>>

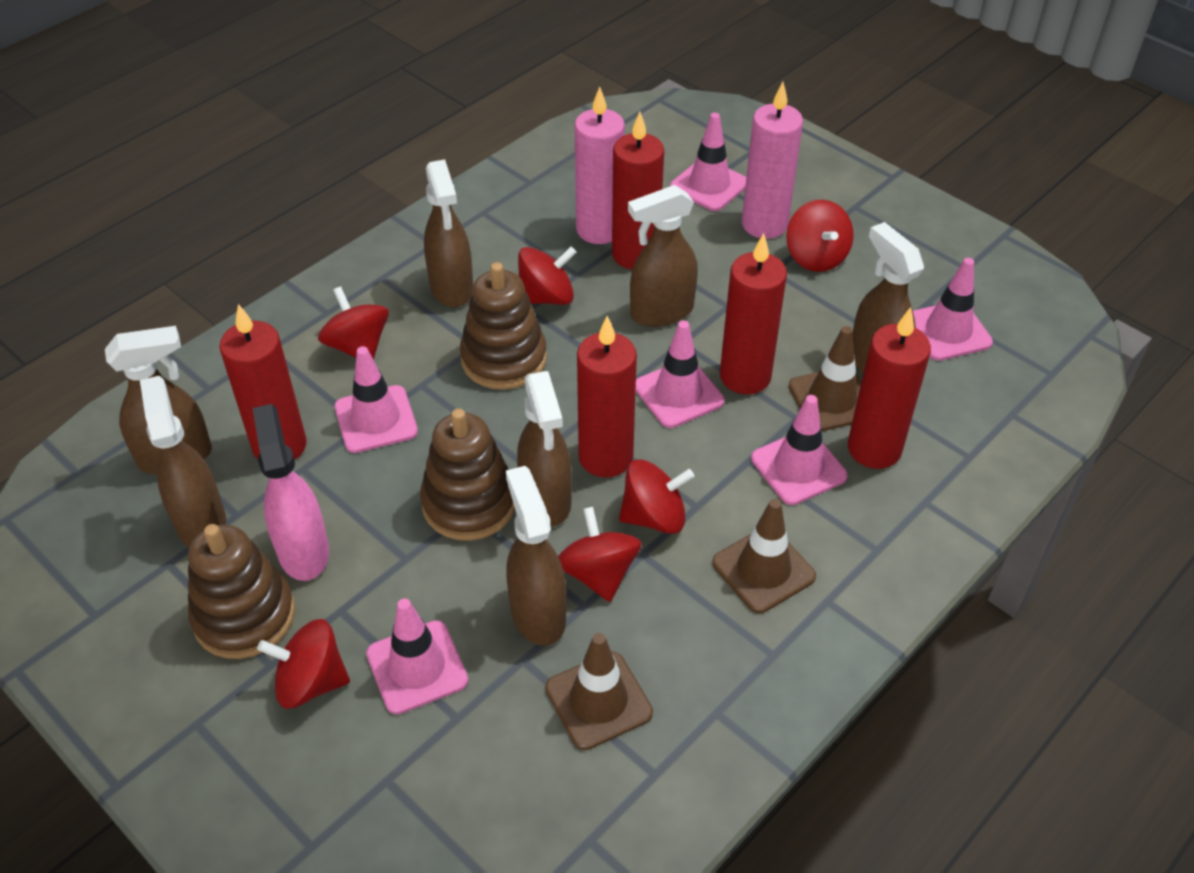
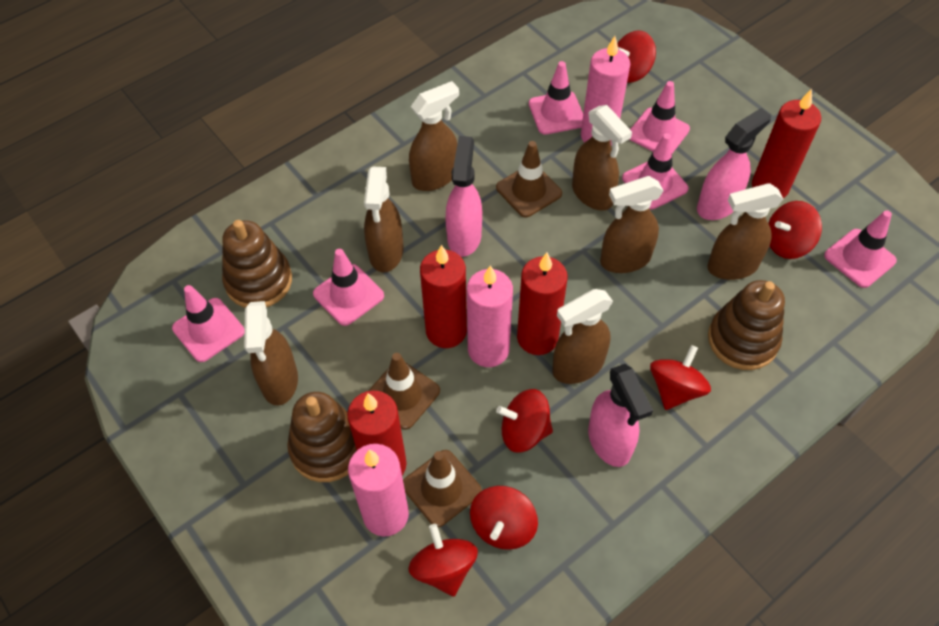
pink candle: 2 -> 3
pink spray bottle: 1 -> 3
red candle: 5 -> 4

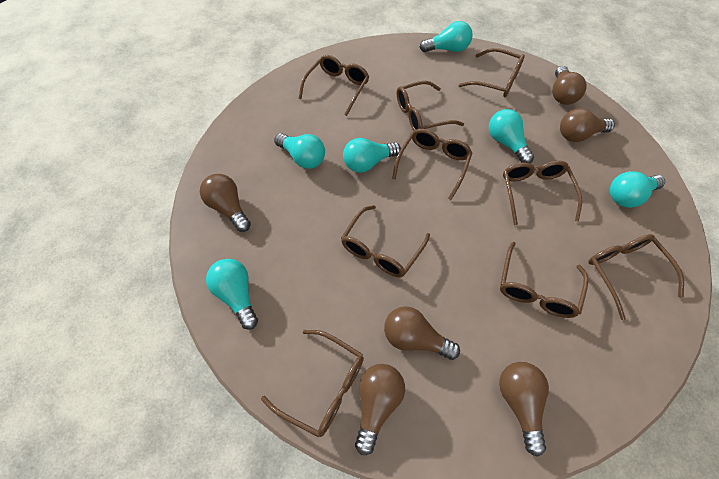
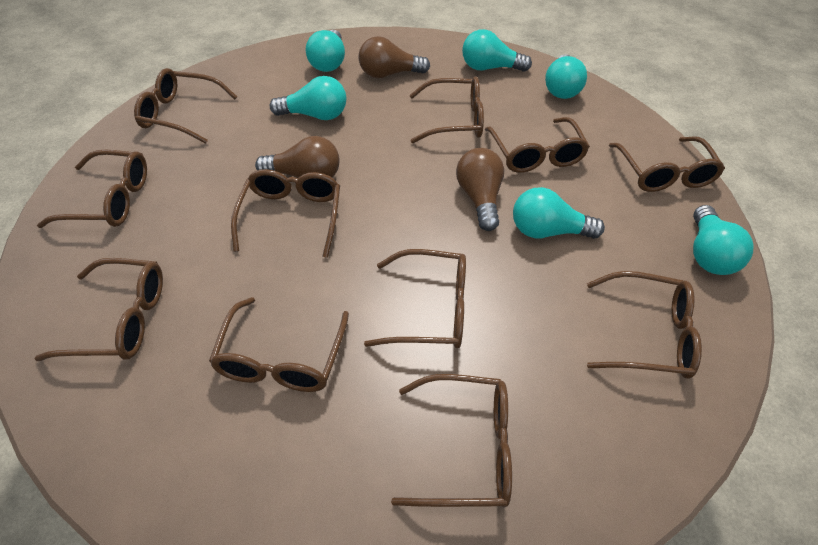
brown glasses: 9 -> 11
brown light bulb: 6 -> 3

<<

What you are asked to do →
Reproduce every record above word for word. Leave the pictures out.

Exercise response →
pink candle: 2 -> 3
pink spray bottle: 1 -> 3
red candle: 5 -> 4

brown glasses: 9 -> 11
brown light bulb: 6 -> 3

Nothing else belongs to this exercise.